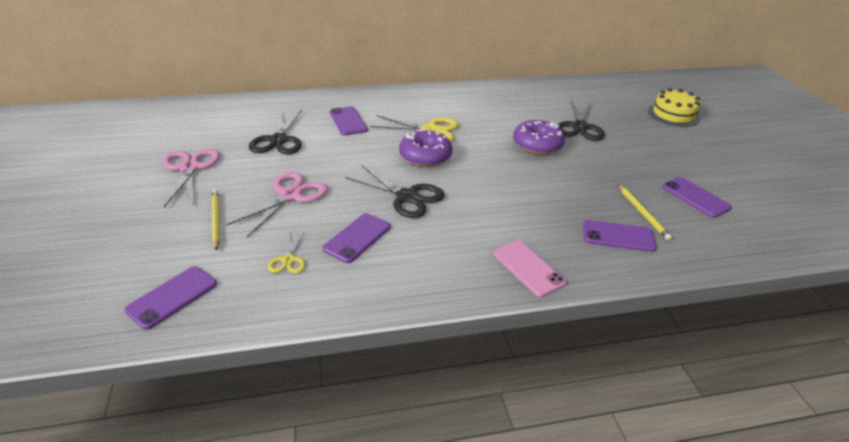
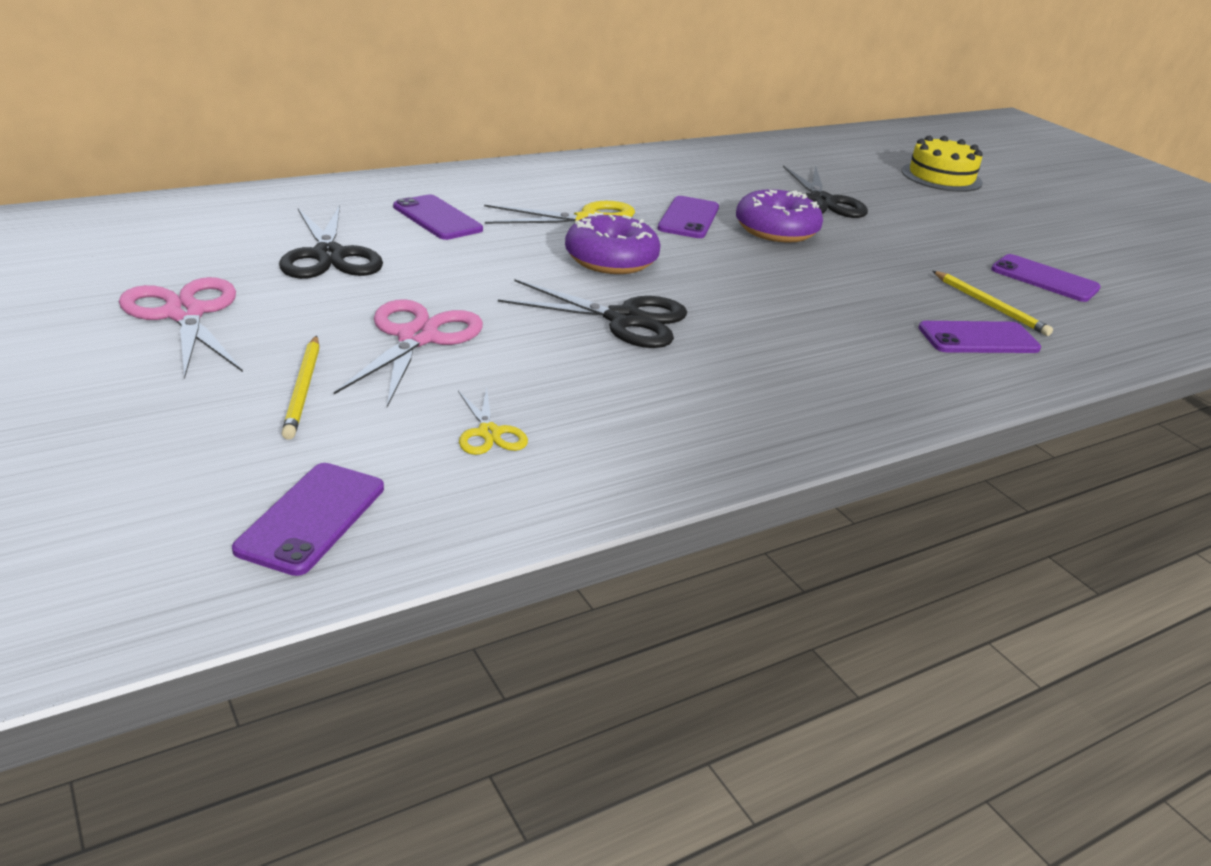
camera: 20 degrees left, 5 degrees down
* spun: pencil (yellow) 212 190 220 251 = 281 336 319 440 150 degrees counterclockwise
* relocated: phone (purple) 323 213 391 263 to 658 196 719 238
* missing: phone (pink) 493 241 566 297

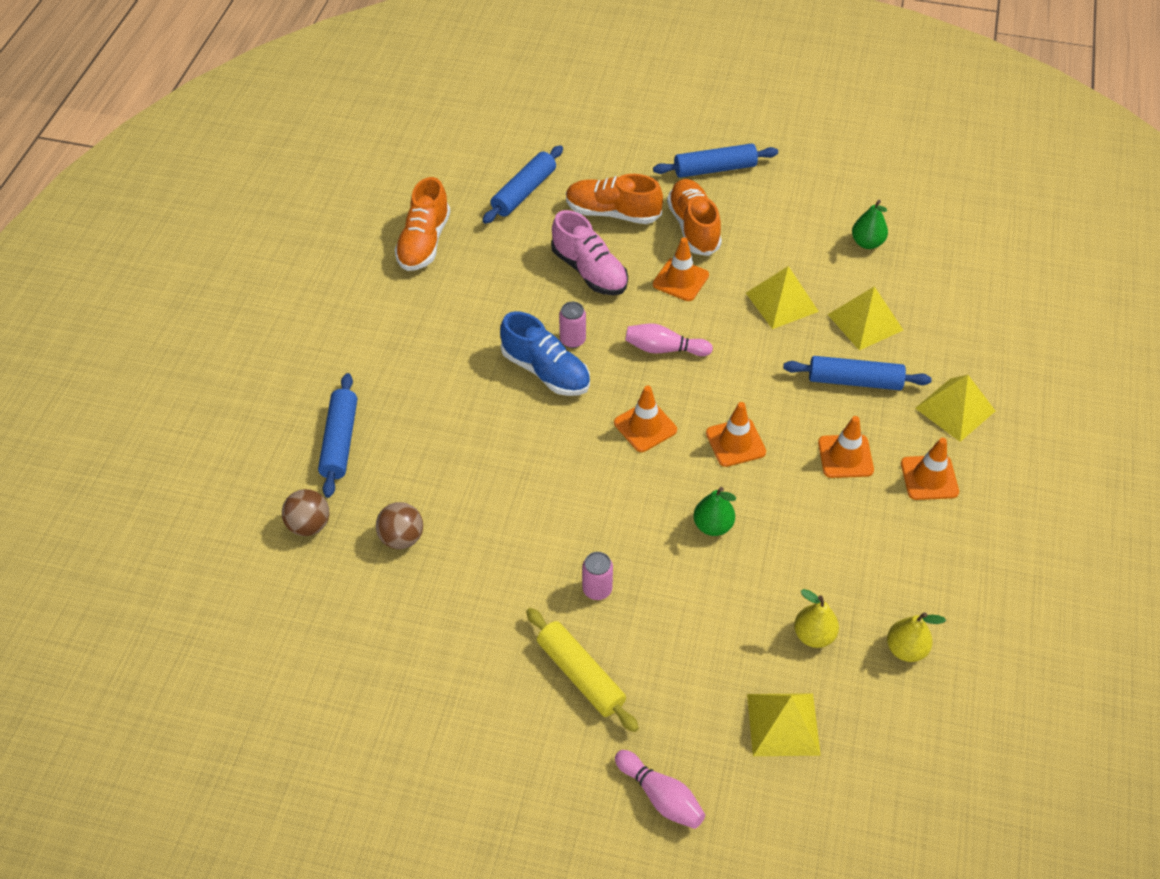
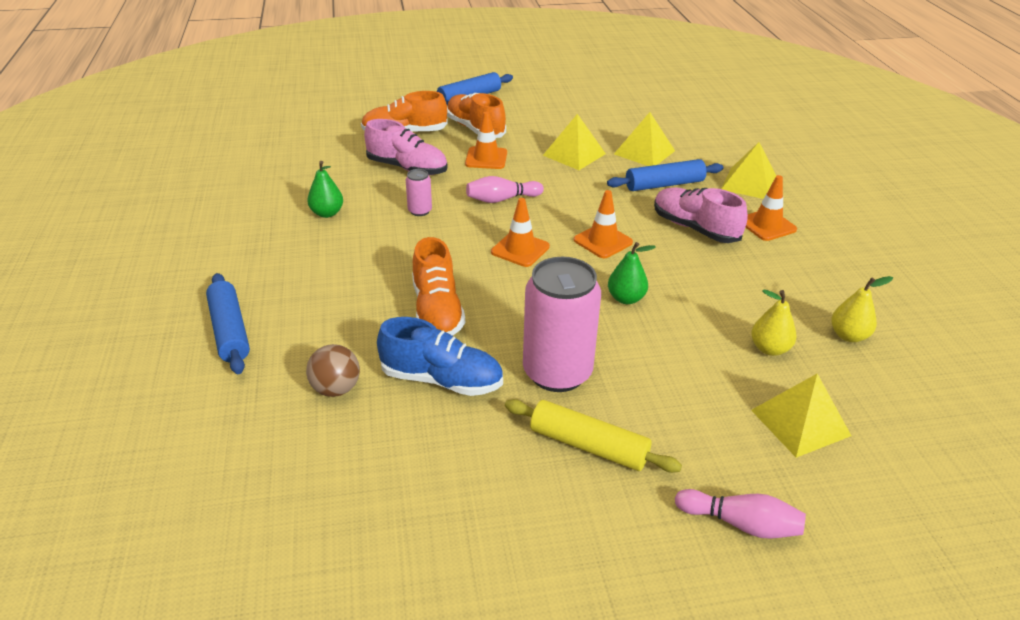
camera: 25 degrees left, 15 degrees down
* missing: ball (brown) 282 489 329 536
* relocated: shoe (orange) 394 177 450 271 to 412 237 465 336
* missing: rolling pin (blue) 482 145 563 224
* relocated: shoe (blue) 500 311 590 396 to 377 317 503 396
* size: can (pink) 582 552 613 600 = 523 257 601 392 x2.24
* exchanged: traffic cone (orange) 818 416 874 478 to shoe (pink) 654 187 748 243
* relocated: pear (green) 852 200 888 249 to 307 161 343 218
----------------
Problem description =>
Every entry above needs to be copied exactly, apart from its pictures.

Your solution =>
camera: 20 degrees left, 5 degrees down
* spun: pencil (yellow) 212 190 220 251 = 281 336 319 440 150 degrees counterclockwise
* relocated: phone (purple) 323 213 391 263 to 658 196 719 238
* missing: phone (pink) 493 241 566 297

camera: 25 degrees left, 15 degrees down
* missing: ball (brown) 282 489 329 536
* relocated: shoe (orange) 394 177 450 271 to 412 237 465 336
* missing: rolling pin (blue) 482 145 563 224
* relocated: shoe (blue) 500 311 590 396 to 377 317 503 396
* size: can (pink) 582 552 613 600 = 523 257 601 392 x2.24
* exchanged: traffic cone (orange) 818 416 874 478 to shoe (pink) 654 187 748 243
* relocated: pear (green) 852 200 888 249 to 307 161 343 218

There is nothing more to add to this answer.